-- Opening Marker --
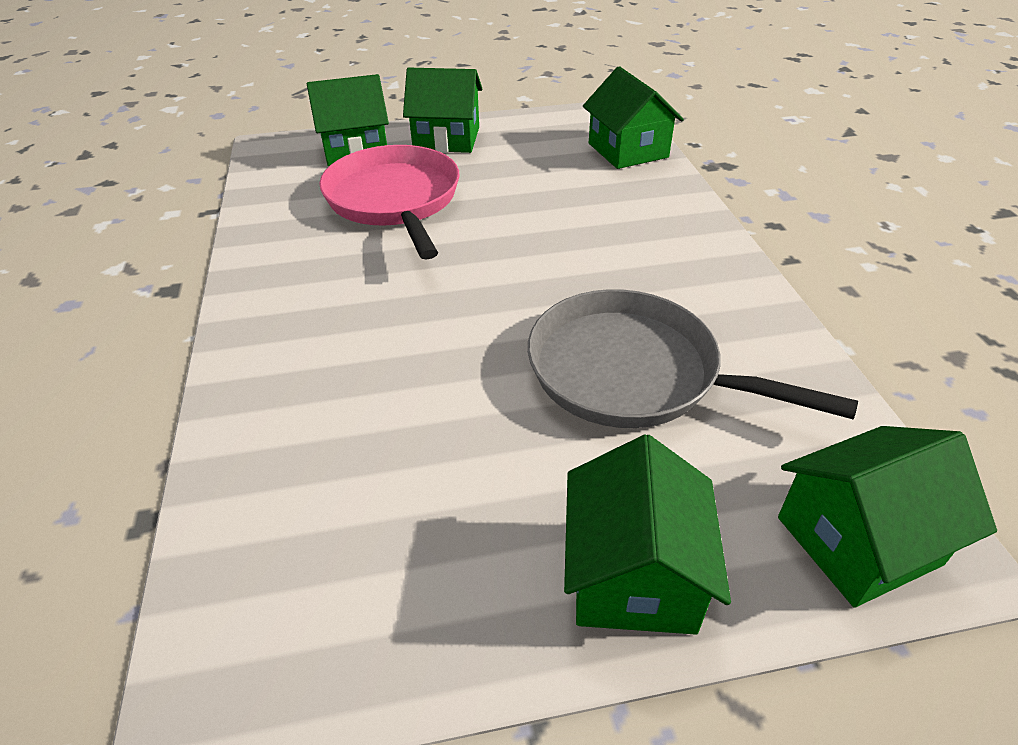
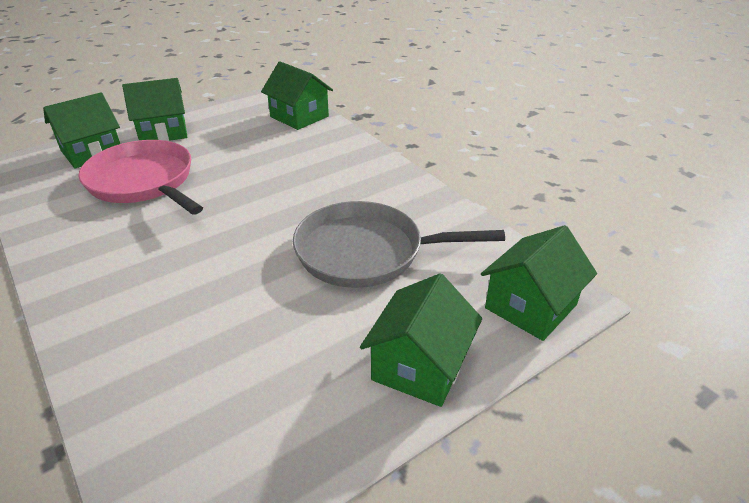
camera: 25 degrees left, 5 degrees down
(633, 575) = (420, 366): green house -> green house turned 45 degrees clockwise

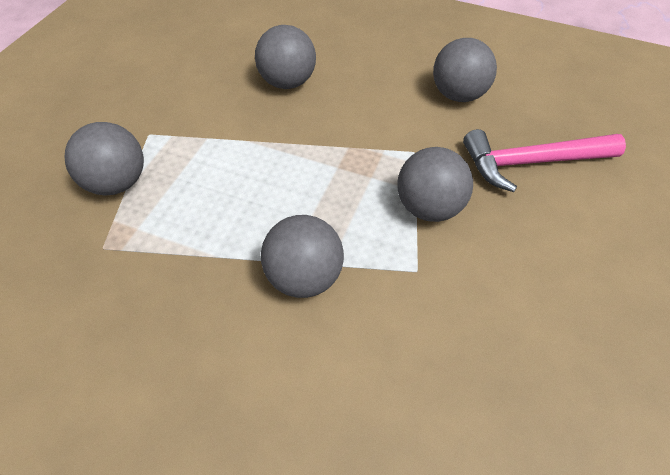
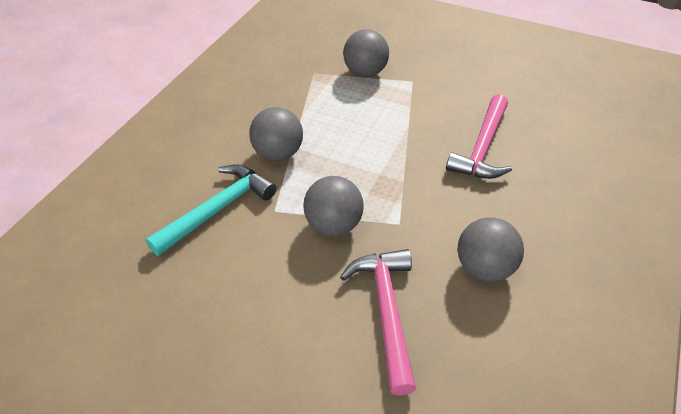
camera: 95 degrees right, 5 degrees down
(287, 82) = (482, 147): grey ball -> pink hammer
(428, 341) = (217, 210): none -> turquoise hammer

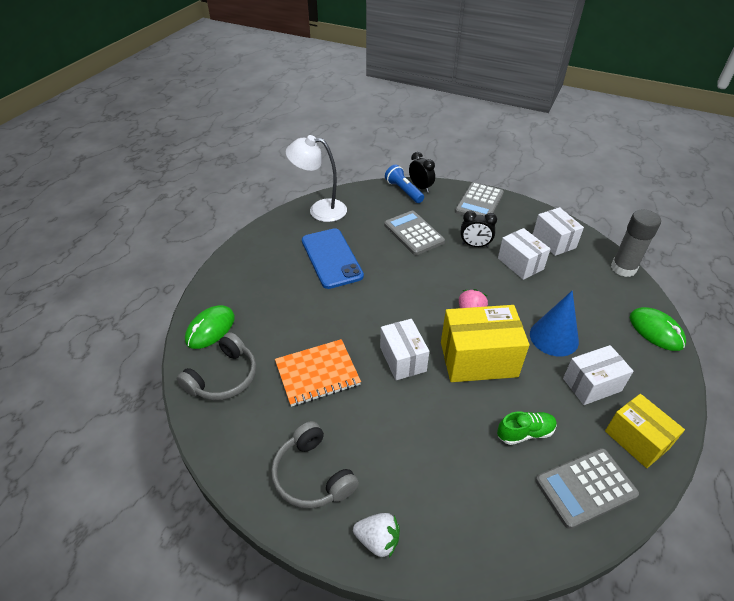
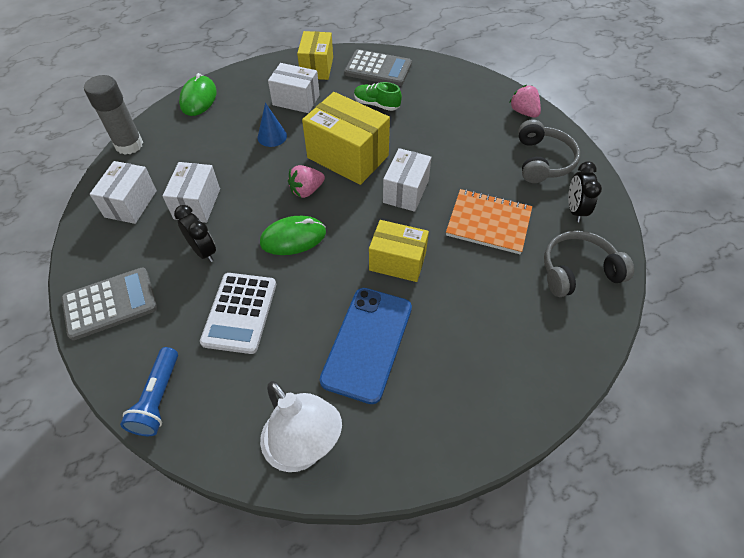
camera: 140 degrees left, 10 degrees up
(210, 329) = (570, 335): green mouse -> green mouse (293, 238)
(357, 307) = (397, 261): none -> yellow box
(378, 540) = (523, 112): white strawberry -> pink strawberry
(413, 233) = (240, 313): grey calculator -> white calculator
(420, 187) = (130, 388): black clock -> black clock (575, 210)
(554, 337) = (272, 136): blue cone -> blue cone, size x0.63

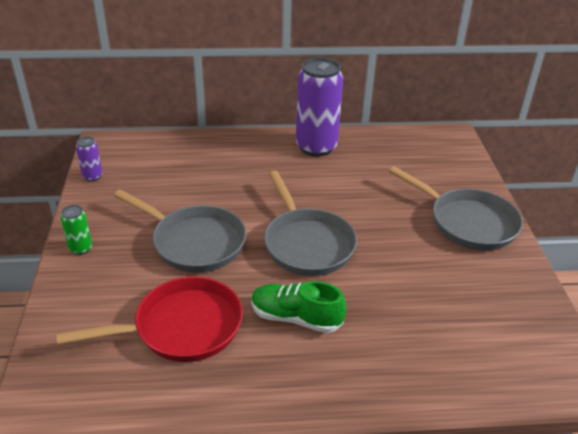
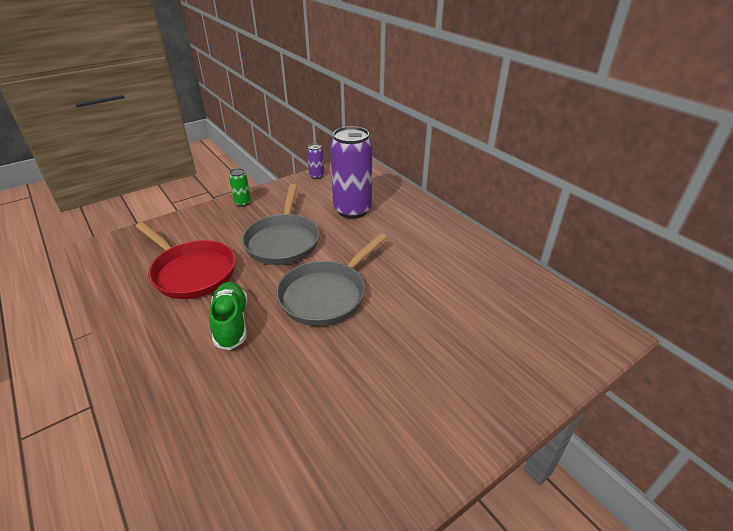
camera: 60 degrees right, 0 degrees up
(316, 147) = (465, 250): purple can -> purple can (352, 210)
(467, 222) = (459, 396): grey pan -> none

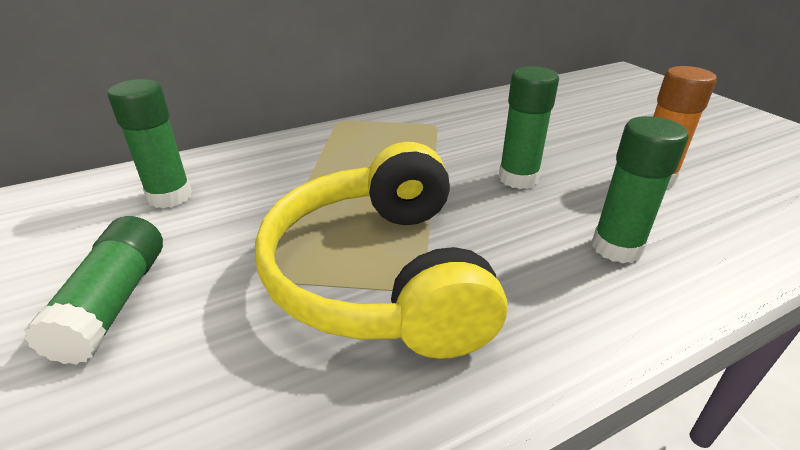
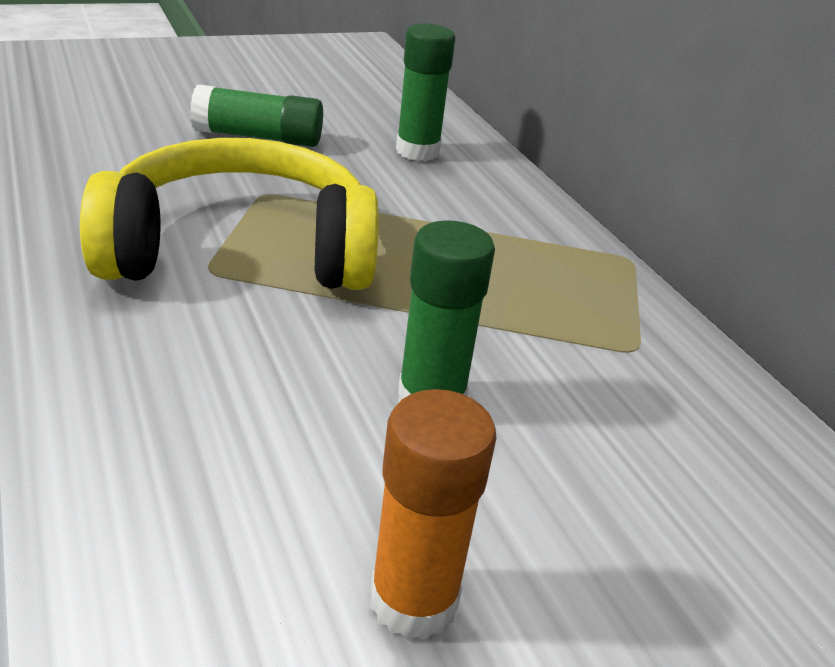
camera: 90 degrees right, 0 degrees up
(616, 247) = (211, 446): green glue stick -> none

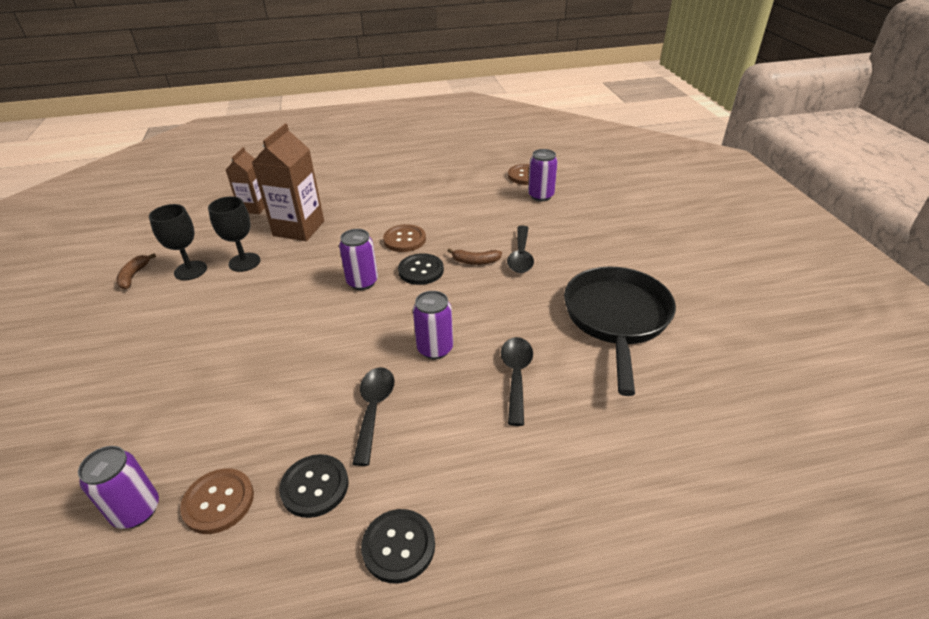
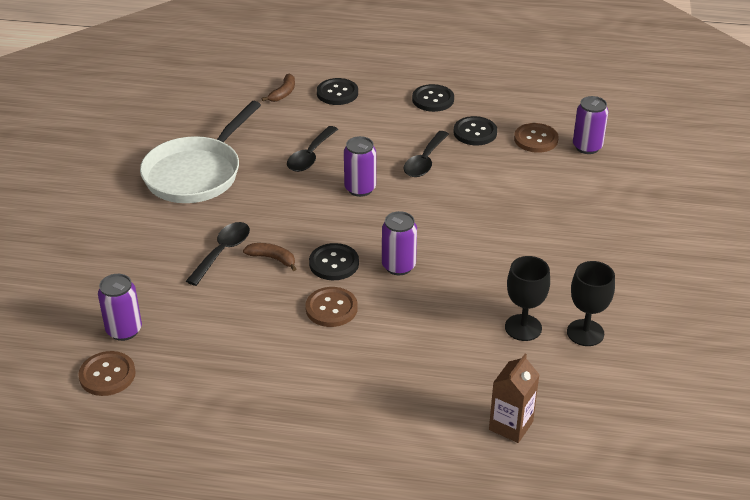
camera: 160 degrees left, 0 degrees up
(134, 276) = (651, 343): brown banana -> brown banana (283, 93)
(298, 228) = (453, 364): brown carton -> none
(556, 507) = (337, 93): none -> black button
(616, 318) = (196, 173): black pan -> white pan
-- Closing Marker --
■ Exercise instructions: Everything above from the line containing "camera: 95 degrees right, 5 degrees down" through the line containing "(420, 187) = (130, 388): black" must be repeated exactly, and the pictures must be left out.

■ Response for this exercise:
camera: 95 degrees right, 5 degrees down
(287, 82) = (482, 147): grey ball -> pink hammer
(428, 341) = (217, 210): none -> turquoise hammer

camera: 140 degrees left, 10 degrees up
(210, 329) = (570, 335): green mouse -> green mouse (293, 238)
(357, 307) = (397, 261): none -> yellow box
(378, 540) = (523, 112): white strawberry -> pink strawberry
(413, 233) = (240, 313): grey calculator -> white calculator
(420, 187) = (130, 388): black clock -> black clock (575, 210)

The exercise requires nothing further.